** Records to use follows **

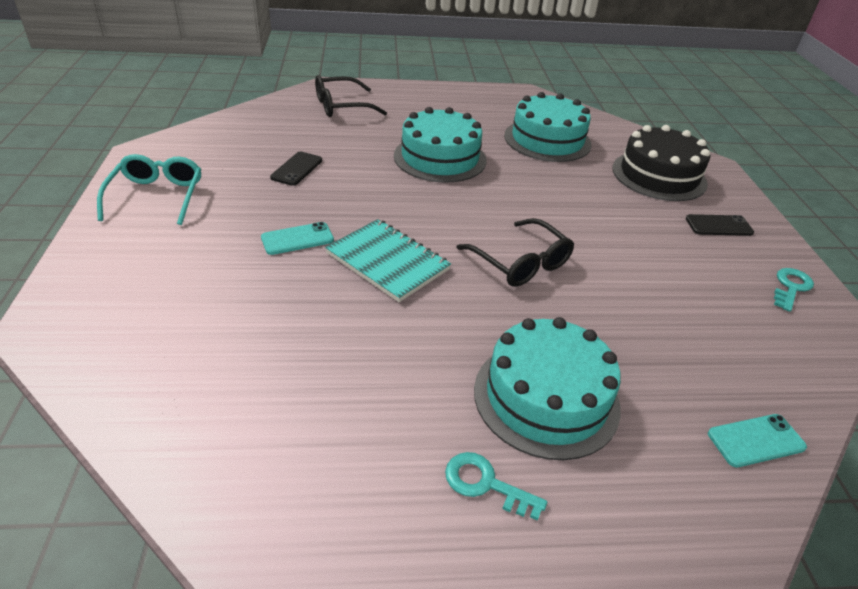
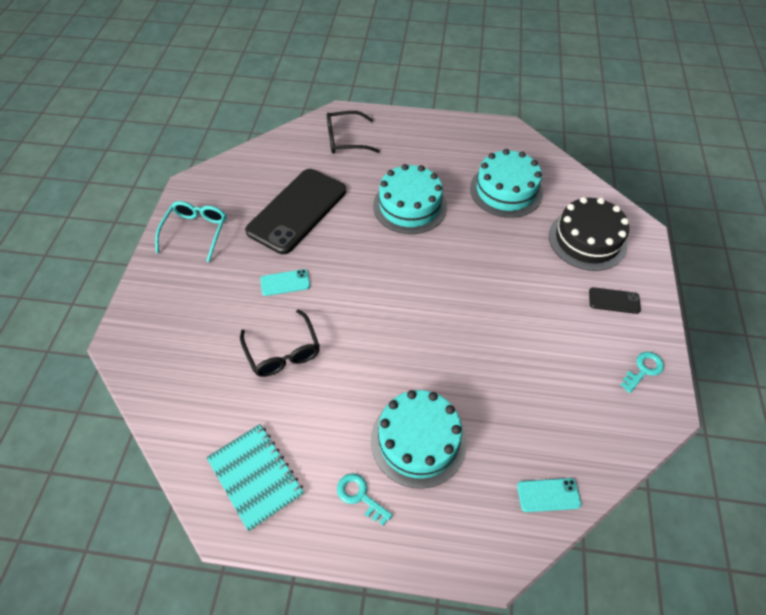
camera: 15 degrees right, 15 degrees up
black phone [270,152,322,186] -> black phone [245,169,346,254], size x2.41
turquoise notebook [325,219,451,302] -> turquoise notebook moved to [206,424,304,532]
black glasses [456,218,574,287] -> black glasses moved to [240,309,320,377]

** End of Records to use **
** Records to use follows **

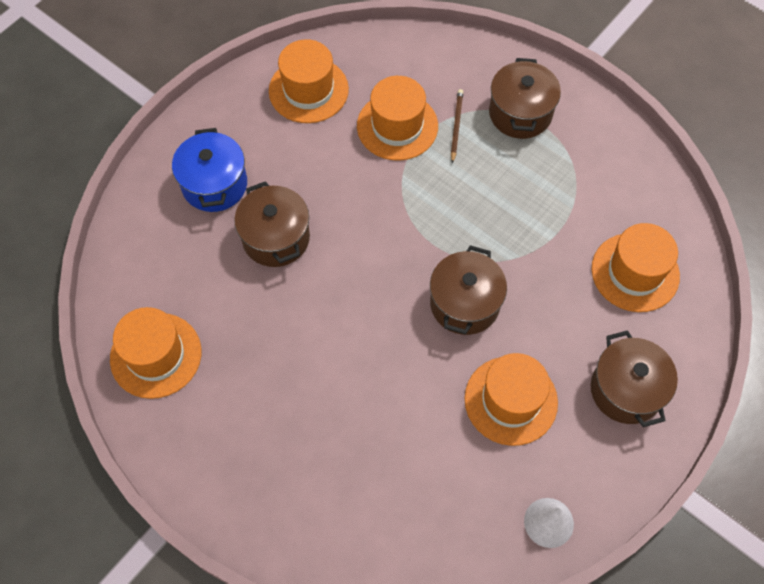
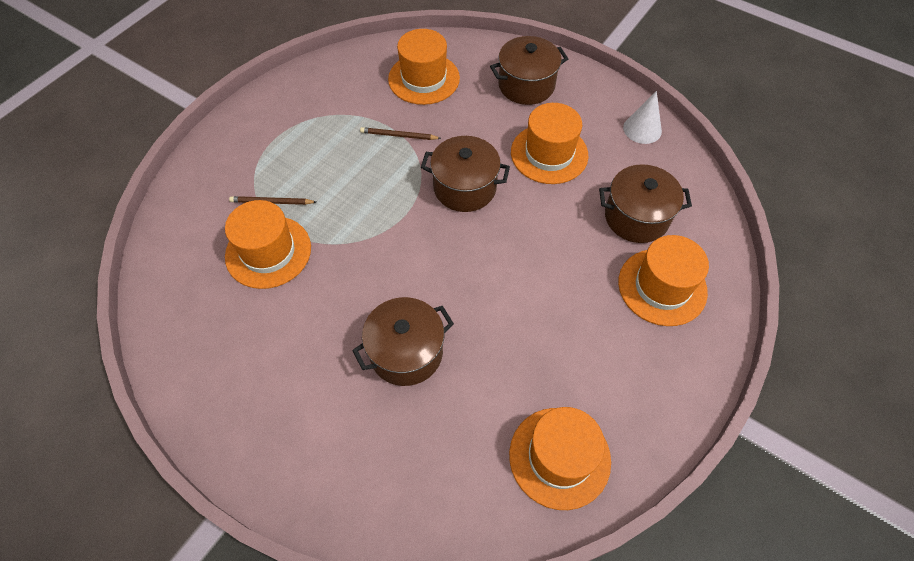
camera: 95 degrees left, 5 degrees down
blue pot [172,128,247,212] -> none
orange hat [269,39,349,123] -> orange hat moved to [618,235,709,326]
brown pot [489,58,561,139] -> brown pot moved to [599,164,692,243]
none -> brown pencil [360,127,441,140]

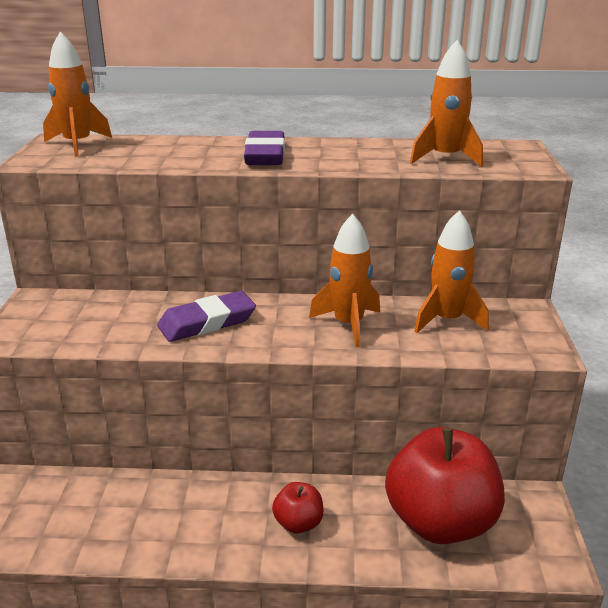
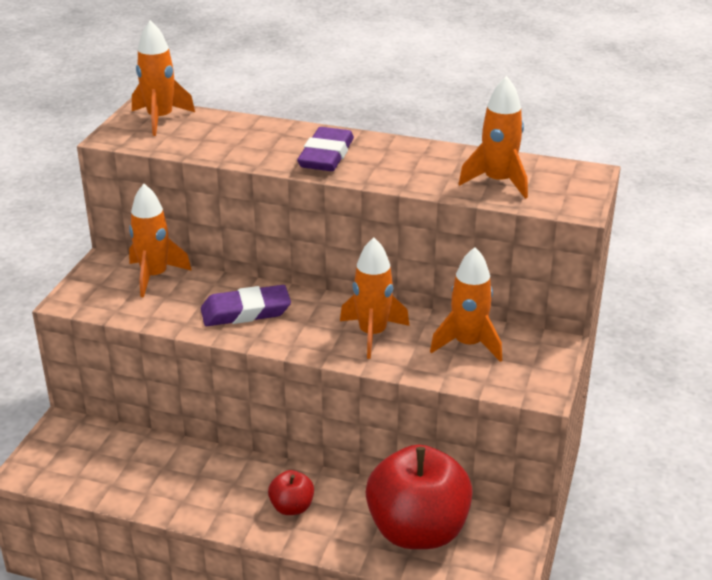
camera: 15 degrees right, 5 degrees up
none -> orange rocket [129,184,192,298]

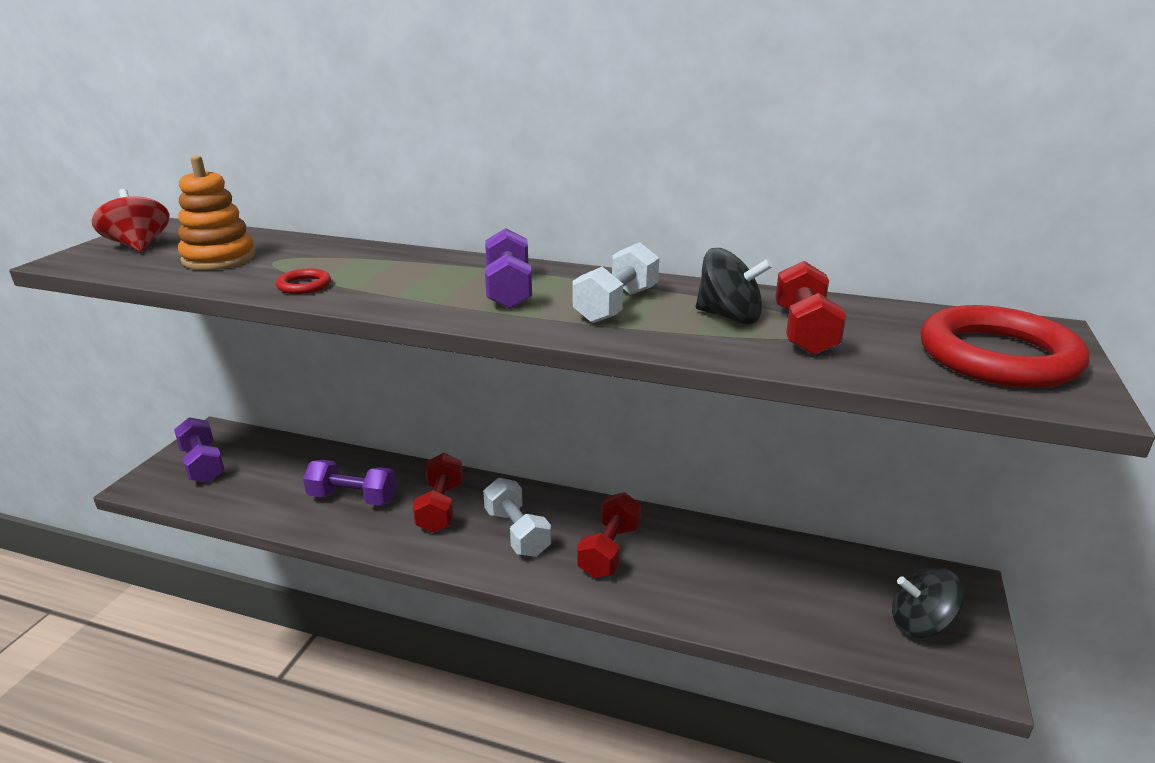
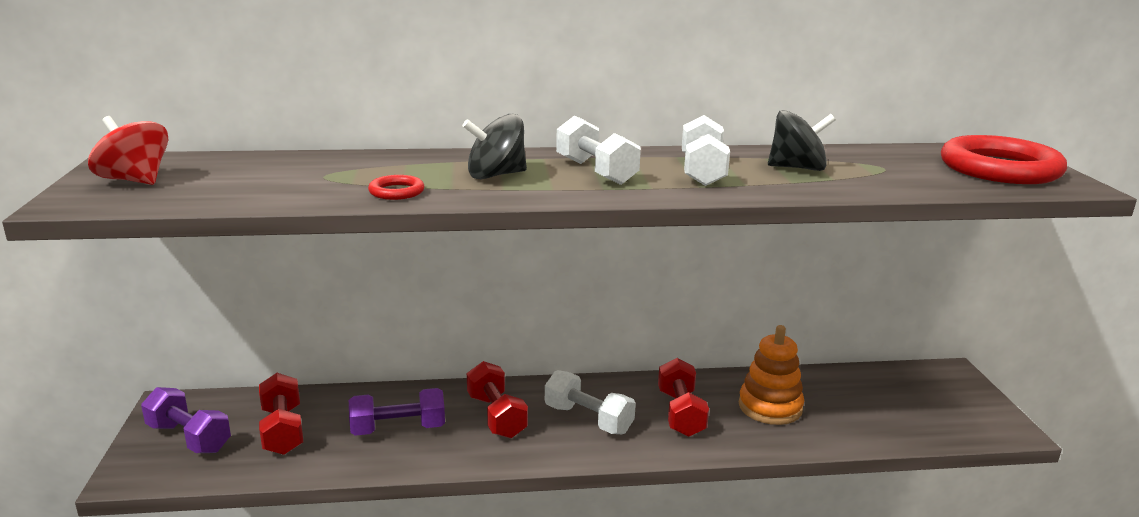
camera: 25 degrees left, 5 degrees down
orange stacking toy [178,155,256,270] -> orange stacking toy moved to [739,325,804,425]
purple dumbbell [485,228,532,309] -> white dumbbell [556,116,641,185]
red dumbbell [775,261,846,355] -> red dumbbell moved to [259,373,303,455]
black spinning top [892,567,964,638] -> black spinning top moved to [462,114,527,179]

** End of Records to use **
** Records to use follows **

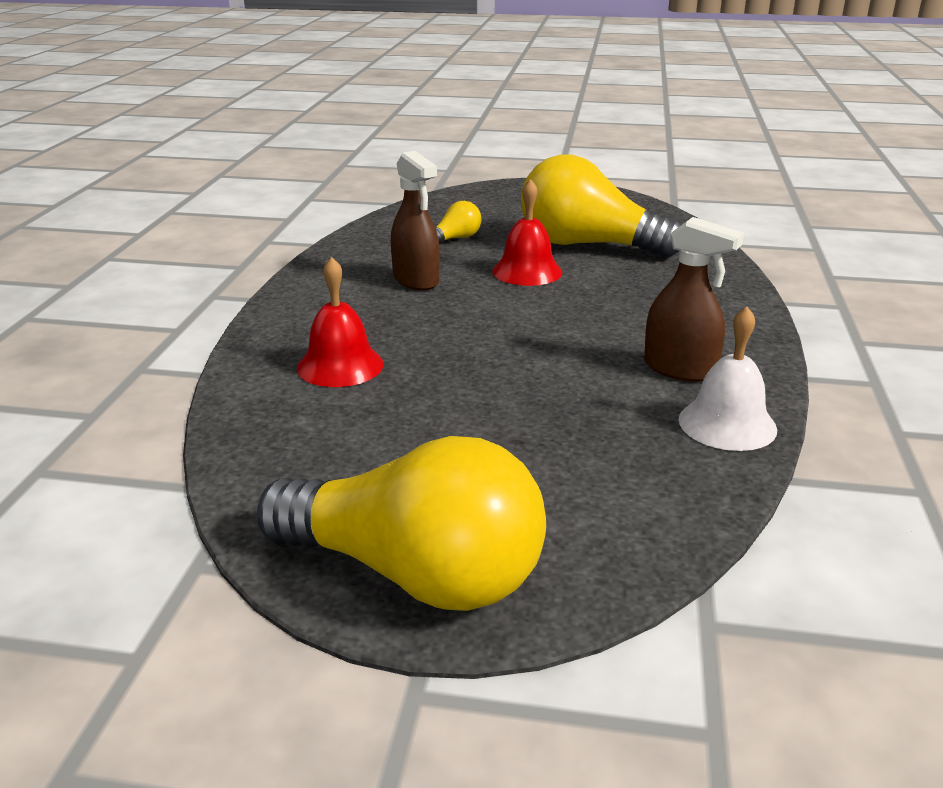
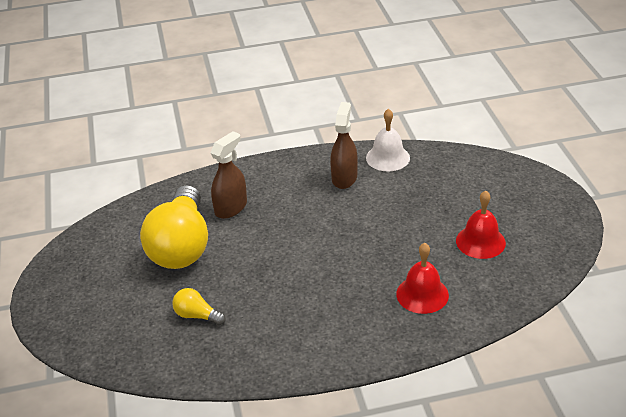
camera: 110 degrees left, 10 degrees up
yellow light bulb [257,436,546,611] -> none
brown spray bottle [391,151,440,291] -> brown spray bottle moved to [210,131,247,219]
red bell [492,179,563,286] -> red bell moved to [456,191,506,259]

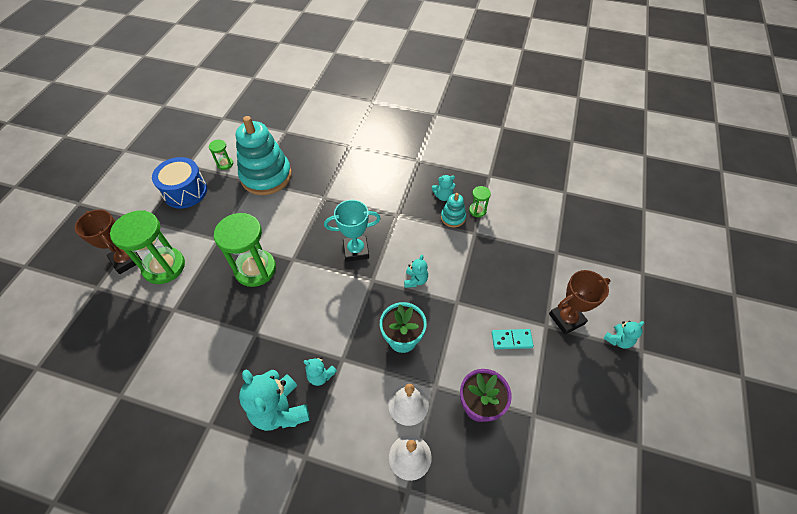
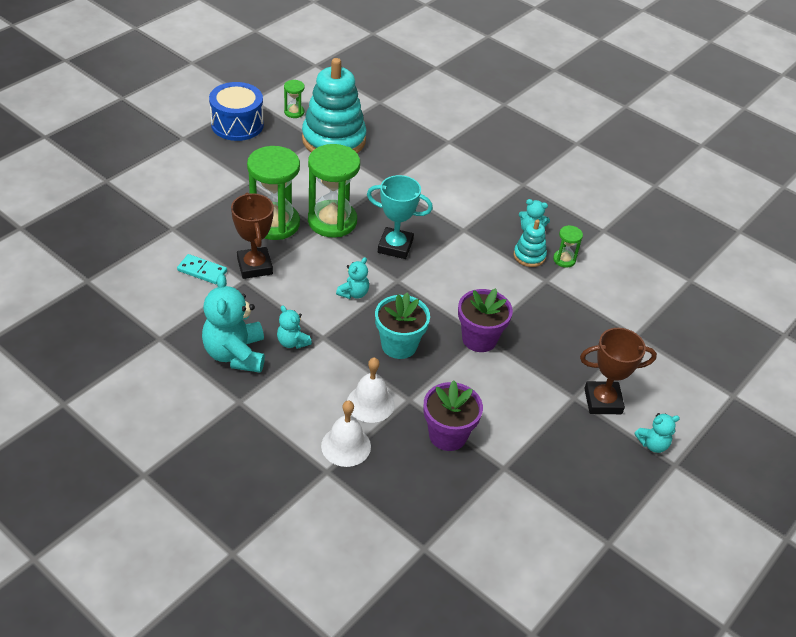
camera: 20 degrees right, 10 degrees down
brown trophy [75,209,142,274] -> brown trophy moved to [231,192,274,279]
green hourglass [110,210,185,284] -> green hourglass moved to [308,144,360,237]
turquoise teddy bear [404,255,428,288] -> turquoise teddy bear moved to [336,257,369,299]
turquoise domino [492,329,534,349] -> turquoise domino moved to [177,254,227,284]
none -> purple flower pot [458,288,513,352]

** End of Records to use **

What the task asks → Among the lines above, repeat exactly those from the line with "red dumbbell [775,261,846,355]" to the line with "black spinning top [892,567,964,638]", counting both ends.

Result below →
red dumbbell [775,261,846,355] -> red dumbbell moved to [259,373,303,455]
black spinning top [892,567,964,638] -> black spinning top moved to [462,114,527,179]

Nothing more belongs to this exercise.